* _Do this_: Reproduce, word for word, the lines below from the line containing "green square: moved 9 px left, 6 px down" up to and including the line containing "gray line: rotated", and no other lines.
--- Start Data ---
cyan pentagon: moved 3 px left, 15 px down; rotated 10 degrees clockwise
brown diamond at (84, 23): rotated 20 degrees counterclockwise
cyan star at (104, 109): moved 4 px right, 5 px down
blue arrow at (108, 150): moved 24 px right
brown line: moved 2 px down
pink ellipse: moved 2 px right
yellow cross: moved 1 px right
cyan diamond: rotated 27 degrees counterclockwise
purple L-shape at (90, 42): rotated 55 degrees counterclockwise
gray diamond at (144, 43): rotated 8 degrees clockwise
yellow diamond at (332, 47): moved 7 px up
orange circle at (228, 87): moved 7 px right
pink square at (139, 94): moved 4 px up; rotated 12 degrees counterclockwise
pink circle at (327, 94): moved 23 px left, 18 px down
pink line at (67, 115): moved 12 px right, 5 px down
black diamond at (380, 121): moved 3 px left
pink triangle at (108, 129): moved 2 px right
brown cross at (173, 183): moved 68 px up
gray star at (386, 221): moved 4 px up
--- End Data ---
--- Start Data ---
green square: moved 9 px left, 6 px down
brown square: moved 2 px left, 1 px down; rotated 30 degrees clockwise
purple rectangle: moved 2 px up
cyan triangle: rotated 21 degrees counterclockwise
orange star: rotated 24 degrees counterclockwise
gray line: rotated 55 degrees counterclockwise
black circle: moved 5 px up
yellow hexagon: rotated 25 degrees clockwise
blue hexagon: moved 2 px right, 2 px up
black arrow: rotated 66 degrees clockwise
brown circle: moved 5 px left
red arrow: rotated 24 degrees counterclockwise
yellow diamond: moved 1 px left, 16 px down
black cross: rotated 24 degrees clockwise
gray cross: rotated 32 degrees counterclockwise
--- End Data ---
* _Right answer_:
green square: moved 9 px left, 6 px down
brown square: moved 2 px left, 1 px down; rotated 30 degrees clockwise
purple rectangle: moved 2 px up
cyan triangle: rotated 21 degrees counterclockwise
orange star: rotated 24 degrees counterclockwise
gray line: rotated 55 degrees counterclockwise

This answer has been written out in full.